### INFORMATION SUPPLIED
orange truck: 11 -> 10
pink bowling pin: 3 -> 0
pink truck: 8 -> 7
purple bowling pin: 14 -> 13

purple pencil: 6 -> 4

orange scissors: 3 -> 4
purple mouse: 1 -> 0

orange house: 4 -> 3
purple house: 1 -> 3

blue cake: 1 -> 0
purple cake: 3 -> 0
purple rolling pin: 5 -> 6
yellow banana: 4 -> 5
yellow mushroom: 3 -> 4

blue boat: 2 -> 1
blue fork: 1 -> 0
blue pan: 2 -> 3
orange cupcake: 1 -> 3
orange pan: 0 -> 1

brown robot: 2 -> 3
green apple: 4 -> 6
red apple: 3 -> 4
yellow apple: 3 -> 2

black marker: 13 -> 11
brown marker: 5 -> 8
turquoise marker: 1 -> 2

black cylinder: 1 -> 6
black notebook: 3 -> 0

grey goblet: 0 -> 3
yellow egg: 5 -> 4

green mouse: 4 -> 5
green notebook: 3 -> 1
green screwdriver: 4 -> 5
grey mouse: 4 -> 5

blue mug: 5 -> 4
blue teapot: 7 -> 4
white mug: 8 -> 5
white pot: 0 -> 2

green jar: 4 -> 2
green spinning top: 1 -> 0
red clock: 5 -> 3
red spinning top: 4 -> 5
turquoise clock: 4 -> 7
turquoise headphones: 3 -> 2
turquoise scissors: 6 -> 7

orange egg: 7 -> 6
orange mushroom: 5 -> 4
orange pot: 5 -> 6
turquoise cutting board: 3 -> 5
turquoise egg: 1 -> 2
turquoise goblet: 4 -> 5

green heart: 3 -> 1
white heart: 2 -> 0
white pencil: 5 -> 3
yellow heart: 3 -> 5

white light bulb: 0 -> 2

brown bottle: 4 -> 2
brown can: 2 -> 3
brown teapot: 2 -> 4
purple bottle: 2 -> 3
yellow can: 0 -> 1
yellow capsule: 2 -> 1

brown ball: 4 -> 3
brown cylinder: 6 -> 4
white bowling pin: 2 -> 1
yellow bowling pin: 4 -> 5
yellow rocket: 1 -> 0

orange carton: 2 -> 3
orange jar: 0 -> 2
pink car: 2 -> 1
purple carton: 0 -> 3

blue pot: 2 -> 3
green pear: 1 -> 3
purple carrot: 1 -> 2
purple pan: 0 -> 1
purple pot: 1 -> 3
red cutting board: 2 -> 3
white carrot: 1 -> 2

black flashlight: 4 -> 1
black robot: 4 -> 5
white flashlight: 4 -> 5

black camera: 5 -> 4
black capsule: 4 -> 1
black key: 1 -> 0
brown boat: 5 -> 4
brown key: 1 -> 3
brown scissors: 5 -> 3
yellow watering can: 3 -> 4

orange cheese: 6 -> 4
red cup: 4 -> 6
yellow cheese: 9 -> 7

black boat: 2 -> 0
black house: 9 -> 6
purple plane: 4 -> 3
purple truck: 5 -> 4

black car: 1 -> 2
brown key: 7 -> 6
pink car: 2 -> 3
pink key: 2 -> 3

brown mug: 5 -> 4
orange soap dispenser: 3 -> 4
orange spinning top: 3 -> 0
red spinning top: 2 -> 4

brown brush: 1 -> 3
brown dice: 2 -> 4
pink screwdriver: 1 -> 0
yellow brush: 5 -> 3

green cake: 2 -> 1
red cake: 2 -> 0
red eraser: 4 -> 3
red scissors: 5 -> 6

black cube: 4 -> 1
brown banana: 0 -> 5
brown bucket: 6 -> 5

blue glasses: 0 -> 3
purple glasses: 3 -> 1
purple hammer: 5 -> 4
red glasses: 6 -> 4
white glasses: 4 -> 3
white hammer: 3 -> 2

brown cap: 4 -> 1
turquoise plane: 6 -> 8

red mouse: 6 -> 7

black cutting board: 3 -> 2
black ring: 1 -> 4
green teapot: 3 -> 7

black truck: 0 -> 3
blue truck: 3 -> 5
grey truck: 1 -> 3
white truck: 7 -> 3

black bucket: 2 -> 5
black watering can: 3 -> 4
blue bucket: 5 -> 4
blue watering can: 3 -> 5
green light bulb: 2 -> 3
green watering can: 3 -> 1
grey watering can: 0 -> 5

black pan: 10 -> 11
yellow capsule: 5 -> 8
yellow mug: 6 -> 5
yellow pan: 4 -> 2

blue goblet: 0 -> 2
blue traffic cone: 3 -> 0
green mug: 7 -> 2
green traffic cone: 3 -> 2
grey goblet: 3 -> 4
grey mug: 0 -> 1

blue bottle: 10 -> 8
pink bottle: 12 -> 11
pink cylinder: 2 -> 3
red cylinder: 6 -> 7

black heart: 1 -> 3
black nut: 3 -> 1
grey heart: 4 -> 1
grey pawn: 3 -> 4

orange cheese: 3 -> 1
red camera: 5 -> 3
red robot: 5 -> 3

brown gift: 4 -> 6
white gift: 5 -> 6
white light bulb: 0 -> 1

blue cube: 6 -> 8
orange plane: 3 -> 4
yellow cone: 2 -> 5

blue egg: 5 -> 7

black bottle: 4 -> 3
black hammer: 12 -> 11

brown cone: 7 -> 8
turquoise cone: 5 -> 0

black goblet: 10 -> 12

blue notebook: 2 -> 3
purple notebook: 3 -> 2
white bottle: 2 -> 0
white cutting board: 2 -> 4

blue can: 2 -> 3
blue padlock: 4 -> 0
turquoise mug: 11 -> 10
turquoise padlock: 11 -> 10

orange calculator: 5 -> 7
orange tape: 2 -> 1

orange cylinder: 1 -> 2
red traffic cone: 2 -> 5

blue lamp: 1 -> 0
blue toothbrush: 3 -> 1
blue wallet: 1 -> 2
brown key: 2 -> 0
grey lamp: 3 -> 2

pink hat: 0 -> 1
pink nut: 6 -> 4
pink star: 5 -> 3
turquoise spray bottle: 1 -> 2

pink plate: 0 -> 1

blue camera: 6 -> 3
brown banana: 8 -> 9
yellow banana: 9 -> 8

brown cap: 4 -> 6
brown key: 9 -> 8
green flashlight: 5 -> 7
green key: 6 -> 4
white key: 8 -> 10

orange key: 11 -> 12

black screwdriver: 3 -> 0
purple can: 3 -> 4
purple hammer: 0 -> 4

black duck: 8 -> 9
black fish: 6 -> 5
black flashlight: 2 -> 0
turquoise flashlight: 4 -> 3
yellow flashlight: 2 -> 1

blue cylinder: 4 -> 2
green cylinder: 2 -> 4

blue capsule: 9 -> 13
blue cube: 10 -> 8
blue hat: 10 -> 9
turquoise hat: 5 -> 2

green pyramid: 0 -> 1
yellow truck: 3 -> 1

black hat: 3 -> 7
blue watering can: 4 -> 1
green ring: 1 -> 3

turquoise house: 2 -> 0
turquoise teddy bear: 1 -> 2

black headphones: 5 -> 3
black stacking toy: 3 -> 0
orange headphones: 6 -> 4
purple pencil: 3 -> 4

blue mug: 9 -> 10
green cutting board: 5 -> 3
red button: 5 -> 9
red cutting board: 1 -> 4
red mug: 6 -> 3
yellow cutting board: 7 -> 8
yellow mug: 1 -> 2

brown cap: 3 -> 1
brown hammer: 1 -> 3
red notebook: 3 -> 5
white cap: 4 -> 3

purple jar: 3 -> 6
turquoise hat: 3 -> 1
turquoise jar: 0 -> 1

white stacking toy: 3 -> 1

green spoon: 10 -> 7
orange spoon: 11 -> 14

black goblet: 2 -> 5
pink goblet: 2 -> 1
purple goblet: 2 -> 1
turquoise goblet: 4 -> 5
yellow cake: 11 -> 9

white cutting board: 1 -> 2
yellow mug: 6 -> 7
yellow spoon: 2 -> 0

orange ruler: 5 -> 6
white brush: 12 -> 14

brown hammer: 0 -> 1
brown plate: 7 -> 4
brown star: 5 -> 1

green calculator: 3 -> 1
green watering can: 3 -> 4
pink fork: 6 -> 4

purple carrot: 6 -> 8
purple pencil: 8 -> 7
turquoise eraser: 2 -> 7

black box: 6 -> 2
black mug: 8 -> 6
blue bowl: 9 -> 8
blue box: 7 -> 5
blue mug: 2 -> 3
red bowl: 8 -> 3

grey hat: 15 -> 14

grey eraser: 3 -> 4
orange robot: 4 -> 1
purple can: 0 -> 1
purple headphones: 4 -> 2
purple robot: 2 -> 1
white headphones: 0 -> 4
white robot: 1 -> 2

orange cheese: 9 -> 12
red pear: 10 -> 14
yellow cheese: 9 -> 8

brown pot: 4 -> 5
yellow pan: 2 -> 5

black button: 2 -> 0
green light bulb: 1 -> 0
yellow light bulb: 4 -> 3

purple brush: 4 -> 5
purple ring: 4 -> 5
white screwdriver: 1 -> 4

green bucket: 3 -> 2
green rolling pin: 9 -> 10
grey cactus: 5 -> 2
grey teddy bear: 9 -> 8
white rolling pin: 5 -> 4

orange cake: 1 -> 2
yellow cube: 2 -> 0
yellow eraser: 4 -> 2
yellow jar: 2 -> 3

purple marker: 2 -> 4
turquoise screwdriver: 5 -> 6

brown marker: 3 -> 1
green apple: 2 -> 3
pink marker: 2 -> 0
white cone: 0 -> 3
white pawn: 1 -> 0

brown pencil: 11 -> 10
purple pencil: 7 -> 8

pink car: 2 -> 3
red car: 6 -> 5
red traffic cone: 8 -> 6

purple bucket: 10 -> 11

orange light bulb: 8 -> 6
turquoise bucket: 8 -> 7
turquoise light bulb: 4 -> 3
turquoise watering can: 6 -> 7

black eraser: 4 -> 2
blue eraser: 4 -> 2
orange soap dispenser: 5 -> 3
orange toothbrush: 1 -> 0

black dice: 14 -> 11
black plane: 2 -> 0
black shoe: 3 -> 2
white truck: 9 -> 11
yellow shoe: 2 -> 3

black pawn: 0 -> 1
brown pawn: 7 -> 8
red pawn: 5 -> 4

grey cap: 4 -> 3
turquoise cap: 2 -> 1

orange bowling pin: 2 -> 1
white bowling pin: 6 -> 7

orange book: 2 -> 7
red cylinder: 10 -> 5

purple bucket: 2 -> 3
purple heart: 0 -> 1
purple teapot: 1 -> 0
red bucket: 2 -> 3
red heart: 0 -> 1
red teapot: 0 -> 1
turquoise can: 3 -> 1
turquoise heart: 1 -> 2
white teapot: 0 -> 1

### WHAT NEEDS TO BE DONE
Across the whole listing above, state how many lines contain "hammer". Only the number is wanted.

### OUTPUT OF THE TASK
6